- _EXERCISE GOAL_: Exact copy, pictures omitted: the line holding "LINE pin AO: A2 -> A0" and every line after it down to the end of the entries.

(Revision tracking records)

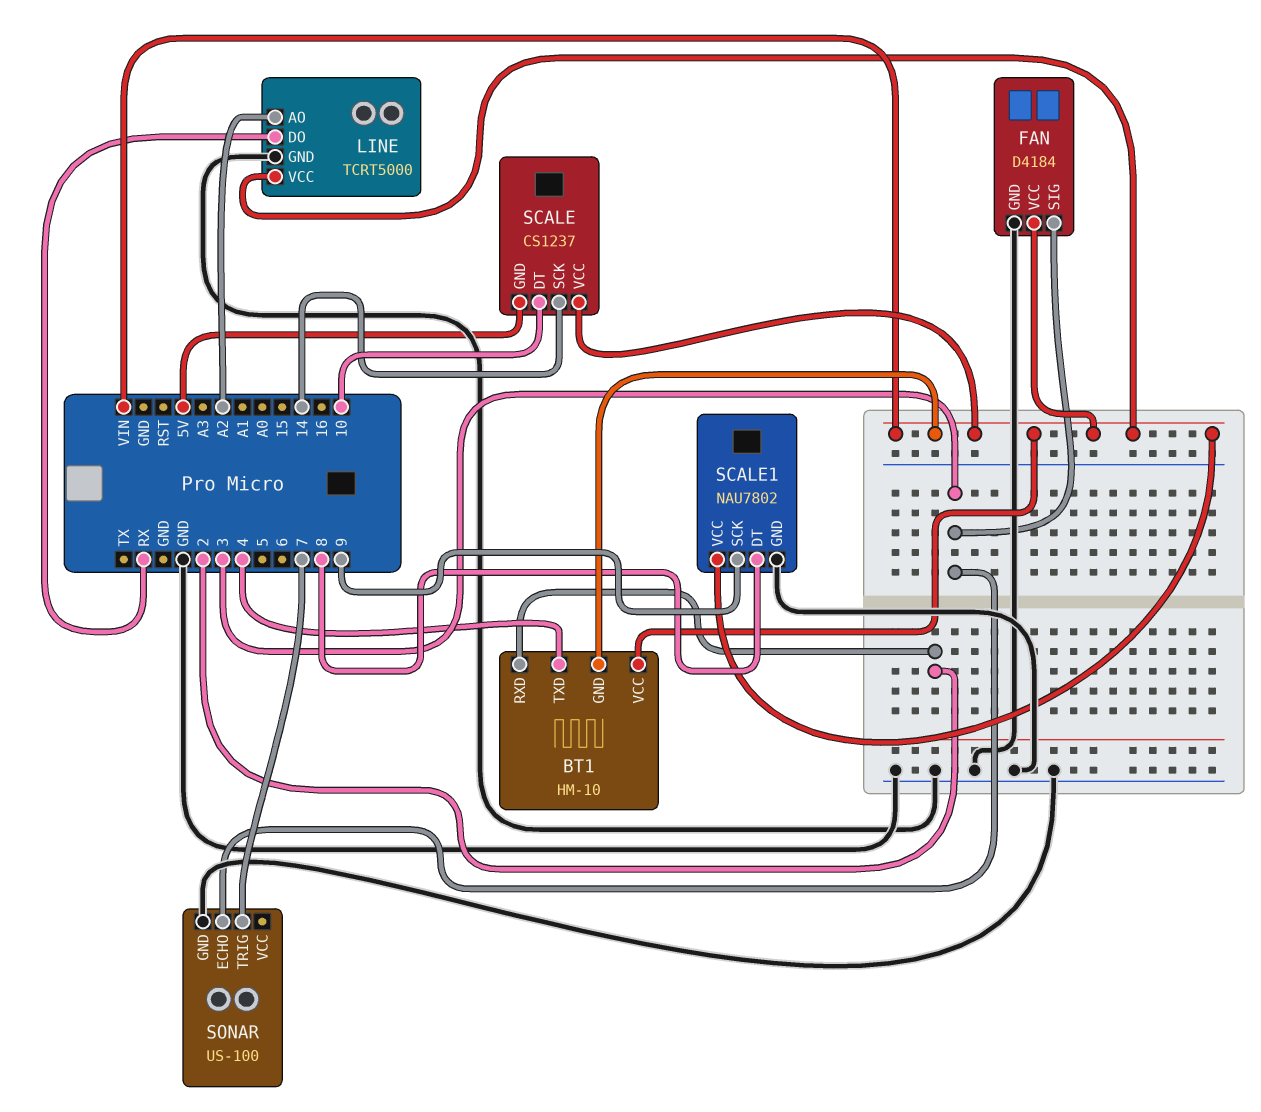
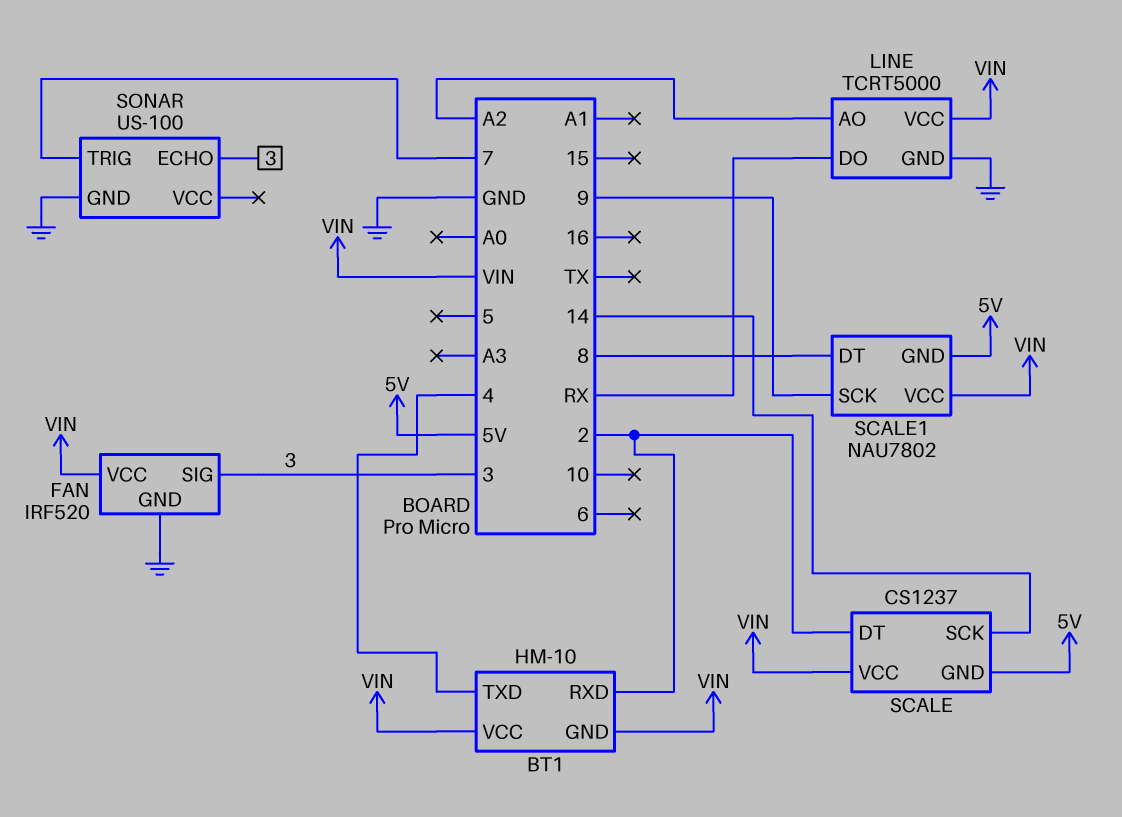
FAN: D4184 -> IRF520
SCALE pin DT: 10 -> 2
SCALE1 pin GND: GND -> 5V

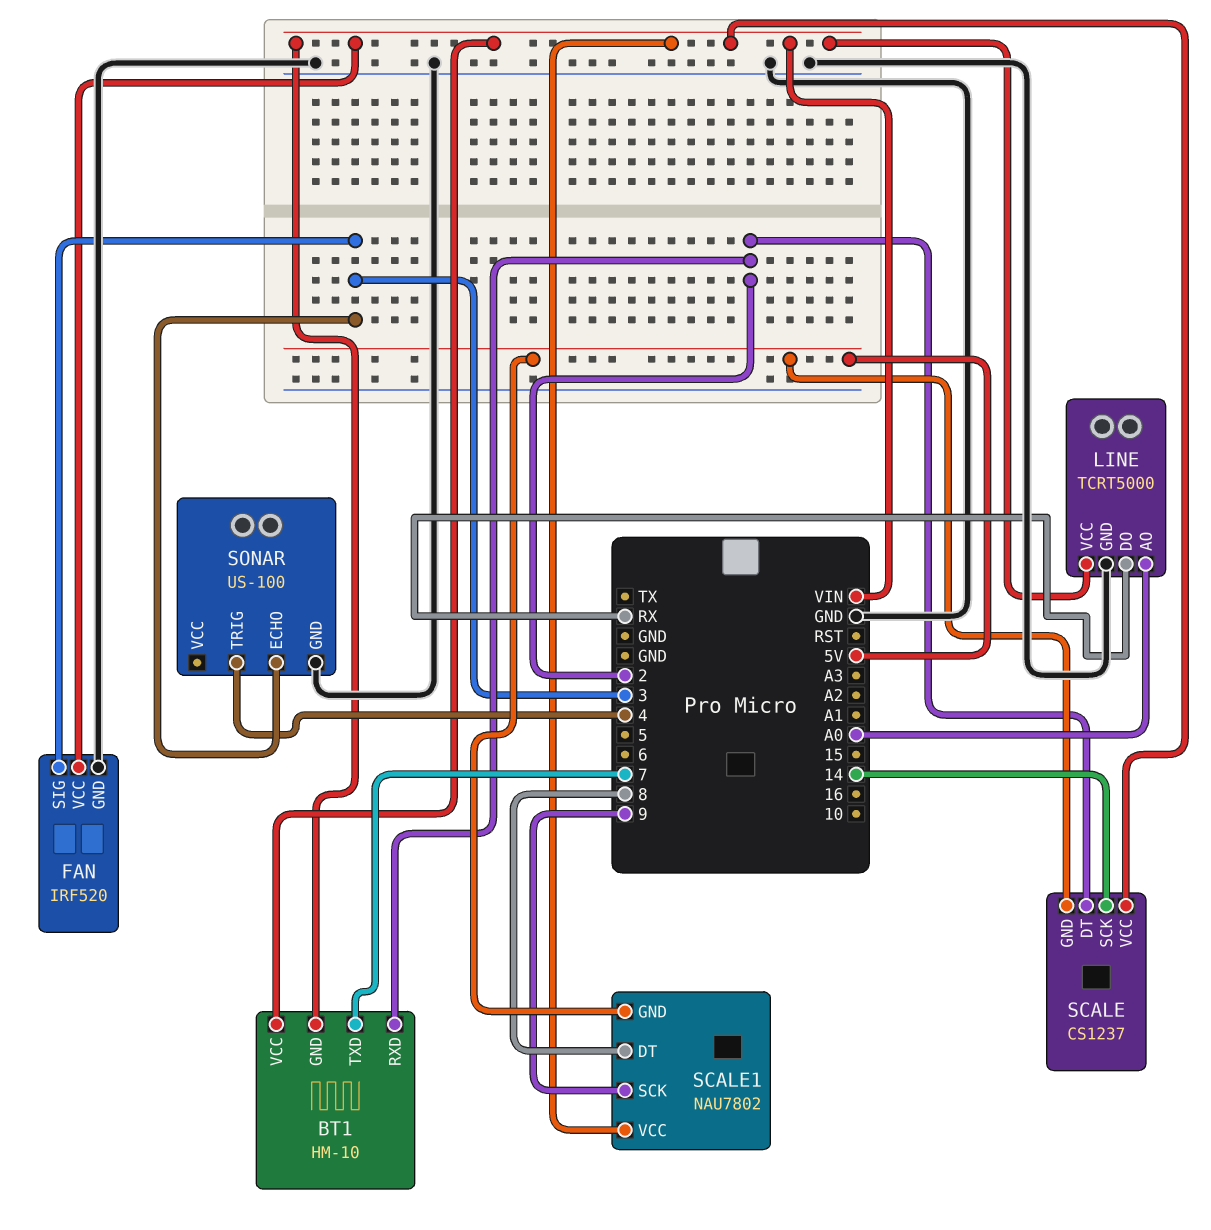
BT1 pin TXD: 4 -> 7
LINE pin AO: A2 -> A0
SONAR pin TRIG: 7 -> 4

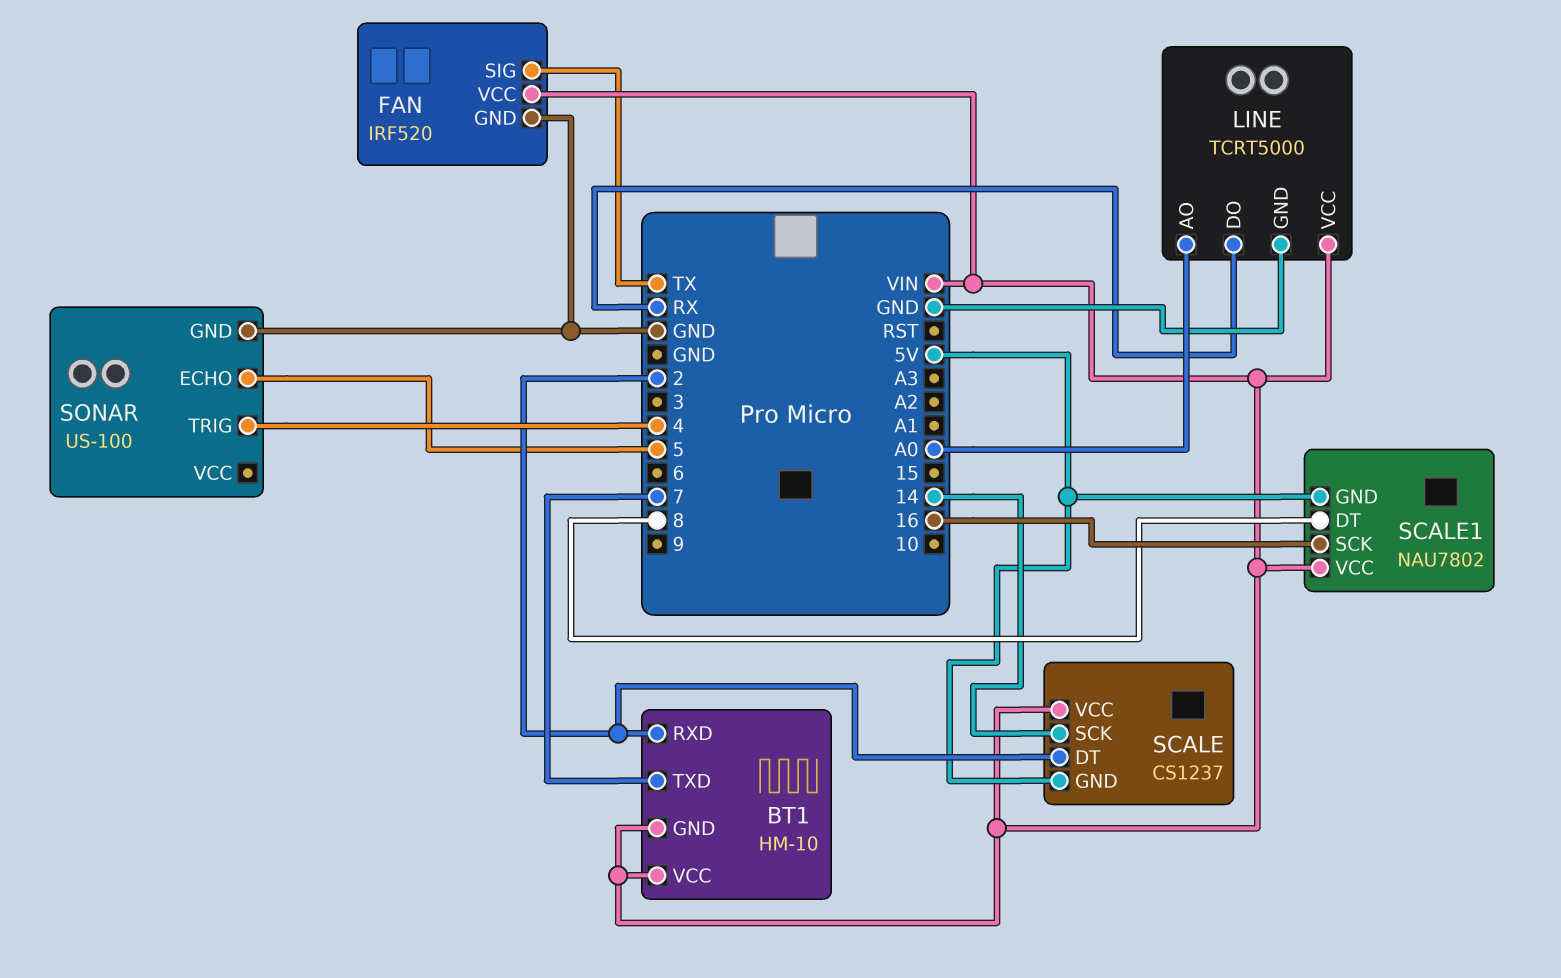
FAN pin SIG: 3 -> TX
SCALE1 pin SCK: 9 -> 16
SONAR pin ECHO: 3 -> 5

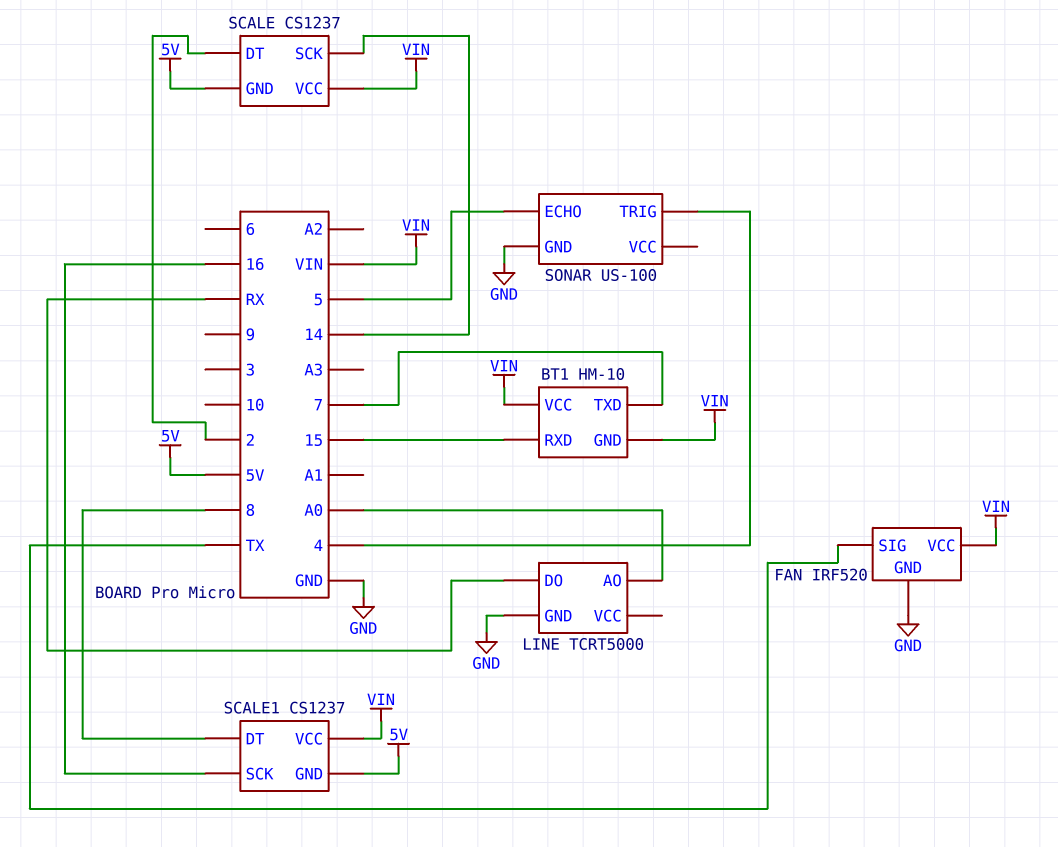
BT1 pin RXD: 2 -> 15
LINE pin VCC: VIN -> none
SCALE1: NAU7802 -> CS1237

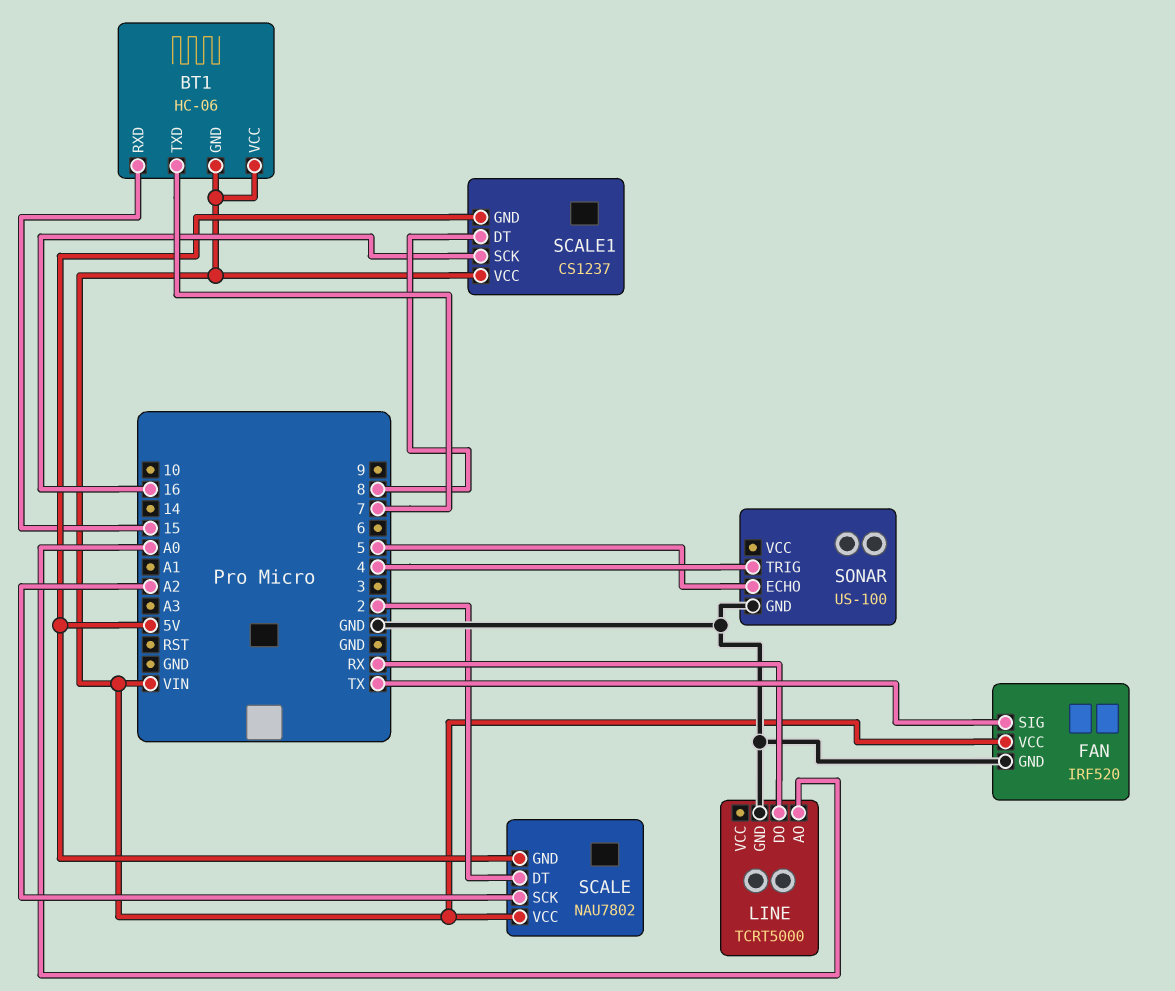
BT1: HM-10 -> HC-06
SCALE: CS1237 -> NAU7802
SCALE pin SCK: 14 -> A2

- _ANSWER TO THE PROBLEM_:
LINE pin AO: A2 -> A0
SONAR pin TRIG: 7 -> 4

FAN pin SIG: 3 -> TX
SCALE1 pin SCK: 9 -> 16
SONAR pin ECHO: 3 -> 5

BT1 pin RXD: 2 -> 15
LINE pin VCC: VIN -> none
SCALE1: NAU7802 -> CS1237

BT1: HM-10 -> HC-06
SCALE: CS1237 -> NAU7802
SCALE pin SCK: 14 -> A2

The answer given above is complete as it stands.